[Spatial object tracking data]
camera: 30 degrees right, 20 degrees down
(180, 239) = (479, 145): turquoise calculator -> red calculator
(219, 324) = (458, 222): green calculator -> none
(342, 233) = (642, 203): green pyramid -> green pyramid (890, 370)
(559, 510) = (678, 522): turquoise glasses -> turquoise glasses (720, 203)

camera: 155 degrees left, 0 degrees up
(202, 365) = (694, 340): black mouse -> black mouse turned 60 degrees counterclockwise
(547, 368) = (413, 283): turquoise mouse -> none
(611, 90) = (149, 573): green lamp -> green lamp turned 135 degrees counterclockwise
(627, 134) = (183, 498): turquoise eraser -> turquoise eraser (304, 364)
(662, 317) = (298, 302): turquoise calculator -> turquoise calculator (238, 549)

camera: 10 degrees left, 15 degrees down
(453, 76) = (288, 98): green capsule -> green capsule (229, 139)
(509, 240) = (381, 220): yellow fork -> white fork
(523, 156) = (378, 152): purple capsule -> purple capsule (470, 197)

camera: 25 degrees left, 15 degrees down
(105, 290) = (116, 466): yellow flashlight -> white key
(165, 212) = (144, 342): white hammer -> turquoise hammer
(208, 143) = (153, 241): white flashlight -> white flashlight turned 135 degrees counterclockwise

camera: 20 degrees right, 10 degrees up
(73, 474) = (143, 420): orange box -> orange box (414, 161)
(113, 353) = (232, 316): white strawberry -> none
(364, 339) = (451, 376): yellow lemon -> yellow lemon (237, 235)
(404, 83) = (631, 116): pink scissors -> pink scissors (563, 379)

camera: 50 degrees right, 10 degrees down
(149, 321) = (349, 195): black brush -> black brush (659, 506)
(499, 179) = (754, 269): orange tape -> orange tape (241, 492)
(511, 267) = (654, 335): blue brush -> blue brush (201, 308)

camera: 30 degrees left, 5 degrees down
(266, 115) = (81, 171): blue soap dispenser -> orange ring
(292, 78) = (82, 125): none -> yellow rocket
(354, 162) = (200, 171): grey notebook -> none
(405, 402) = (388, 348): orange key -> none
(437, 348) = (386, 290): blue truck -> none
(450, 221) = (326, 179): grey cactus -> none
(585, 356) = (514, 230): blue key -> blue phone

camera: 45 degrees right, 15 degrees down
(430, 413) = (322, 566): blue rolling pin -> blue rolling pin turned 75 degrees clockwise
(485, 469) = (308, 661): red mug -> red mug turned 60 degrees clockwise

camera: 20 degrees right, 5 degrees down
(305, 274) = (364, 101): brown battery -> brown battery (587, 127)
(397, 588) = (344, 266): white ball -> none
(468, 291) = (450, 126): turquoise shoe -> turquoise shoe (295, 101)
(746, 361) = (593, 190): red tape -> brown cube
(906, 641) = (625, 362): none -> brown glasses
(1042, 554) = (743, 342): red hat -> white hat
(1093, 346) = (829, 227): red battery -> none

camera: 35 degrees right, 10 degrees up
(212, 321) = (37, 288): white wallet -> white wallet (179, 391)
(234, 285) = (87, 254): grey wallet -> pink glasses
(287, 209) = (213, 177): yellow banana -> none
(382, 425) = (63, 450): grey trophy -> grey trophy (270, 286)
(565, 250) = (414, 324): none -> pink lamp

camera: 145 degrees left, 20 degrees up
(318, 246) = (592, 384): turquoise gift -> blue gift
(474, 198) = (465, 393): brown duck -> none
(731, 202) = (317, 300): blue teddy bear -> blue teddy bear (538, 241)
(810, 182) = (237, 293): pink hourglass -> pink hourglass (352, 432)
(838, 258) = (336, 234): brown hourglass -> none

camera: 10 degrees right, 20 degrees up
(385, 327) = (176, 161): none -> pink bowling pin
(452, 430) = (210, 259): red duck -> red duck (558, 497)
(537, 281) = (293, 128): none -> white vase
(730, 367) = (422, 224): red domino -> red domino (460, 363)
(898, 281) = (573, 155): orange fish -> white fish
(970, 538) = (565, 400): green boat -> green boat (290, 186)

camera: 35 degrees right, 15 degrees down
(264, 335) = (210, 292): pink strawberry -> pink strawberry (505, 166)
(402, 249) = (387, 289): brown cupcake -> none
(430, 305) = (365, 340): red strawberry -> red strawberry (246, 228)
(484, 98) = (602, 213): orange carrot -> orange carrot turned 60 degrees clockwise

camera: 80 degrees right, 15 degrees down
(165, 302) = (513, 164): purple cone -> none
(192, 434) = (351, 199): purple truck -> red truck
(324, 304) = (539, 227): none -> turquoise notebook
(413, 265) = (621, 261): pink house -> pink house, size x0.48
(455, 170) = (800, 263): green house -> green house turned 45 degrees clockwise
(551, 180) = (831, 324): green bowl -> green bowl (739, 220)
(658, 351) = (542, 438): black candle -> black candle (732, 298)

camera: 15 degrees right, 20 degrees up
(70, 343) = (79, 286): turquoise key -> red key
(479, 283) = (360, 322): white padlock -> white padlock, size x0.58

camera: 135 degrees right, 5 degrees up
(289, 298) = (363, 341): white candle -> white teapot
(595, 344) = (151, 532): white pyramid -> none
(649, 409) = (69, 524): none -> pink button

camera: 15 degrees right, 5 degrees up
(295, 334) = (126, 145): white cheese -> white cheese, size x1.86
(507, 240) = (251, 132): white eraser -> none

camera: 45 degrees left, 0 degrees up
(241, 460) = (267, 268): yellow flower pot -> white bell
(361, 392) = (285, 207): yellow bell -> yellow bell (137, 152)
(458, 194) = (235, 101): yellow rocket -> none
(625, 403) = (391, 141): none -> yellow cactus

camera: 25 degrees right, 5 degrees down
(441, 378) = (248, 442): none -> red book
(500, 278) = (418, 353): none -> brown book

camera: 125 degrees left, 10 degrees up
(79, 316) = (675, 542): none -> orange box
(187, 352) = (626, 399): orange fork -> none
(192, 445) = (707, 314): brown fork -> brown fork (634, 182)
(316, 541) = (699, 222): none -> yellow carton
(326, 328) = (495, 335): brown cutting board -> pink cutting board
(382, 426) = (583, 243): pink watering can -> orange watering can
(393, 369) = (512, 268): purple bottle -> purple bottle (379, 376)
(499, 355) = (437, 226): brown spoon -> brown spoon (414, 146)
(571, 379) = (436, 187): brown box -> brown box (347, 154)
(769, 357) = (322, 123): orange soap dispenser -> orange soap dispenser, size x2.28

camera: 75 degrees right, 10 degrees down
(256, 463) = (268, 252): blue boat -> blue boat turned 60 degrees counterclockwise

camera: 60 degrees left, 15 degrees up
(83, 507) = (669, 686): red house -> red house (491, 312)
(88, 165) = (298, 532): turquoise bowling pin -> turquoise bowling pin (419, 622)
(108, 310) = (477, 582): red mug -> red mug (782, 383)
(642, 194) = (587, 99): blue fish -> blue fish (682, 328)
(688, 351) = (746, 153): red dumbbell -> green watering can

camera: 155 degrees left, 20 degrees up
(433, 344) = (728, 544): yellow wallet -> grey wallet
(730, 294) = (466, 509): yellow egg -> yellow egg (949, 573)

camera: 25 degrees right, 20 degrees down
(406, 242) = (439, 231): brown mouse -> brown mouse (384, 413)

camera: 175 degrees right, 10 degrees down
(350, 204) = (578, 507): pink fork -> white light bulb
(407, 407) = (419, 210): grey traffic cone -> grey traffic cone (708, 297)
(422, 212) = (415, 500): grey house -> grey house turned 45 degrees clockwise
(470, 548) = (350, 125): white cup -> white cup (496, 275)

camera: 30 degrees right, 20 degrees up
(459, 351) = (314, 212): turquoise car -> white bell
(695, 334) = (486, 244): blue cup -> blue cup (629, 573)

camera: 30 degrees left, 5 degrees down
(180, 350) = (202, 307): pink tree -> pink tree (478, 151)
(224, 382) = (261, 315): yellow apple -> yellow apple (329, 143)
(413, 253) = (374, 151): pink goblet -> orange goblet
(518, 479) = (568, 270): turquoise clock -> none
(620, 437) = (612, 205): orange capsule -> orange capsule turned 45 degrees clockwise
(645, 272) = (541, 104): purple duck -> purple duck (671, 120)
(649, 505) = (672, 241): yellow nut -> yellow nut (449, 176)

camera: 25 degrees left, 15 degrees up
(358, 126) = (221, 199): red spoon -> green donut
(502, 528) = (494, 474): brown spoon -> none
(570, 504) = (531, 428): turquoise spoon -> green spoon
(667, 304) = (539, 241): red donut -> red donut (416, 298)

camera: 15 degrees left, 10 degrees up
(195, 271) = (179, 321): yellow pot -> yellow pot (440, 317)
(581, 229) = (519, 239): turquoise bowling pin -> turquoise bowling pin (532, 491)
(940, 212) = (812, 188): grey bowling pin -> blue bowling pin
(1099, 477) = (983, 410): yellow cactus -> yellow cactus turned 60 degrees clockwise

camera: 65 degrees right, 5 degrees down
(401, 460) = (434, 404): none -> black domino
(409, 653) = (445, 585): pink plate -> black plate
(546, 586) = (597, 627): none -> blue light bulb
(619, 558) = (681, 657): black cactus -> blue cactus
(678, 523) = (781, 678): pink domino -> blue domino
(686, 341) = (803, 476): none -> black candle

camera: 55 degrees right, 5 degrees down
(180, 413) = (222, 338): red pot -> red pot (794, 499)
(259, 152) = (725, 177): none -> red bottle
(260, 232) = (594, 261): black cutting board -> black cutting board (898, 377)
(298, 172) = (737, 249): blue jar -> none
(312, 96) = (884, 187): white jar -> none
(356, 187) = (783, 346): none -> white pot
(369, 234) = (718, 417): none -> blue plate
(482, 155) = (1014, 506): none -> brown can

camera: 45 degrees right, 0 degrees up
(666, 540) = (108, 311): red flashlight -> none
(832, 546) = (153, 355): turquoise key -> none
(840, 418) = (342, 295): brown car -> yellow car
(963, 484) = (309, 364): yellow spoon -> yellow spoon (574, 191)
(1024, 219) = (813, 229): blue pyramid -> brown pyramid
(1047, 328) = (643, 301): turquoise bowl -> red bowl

WORK TASK: A single number is needed: the count of lines in the records that include "spoon".

ANSWER TO THE EXERCISE: 5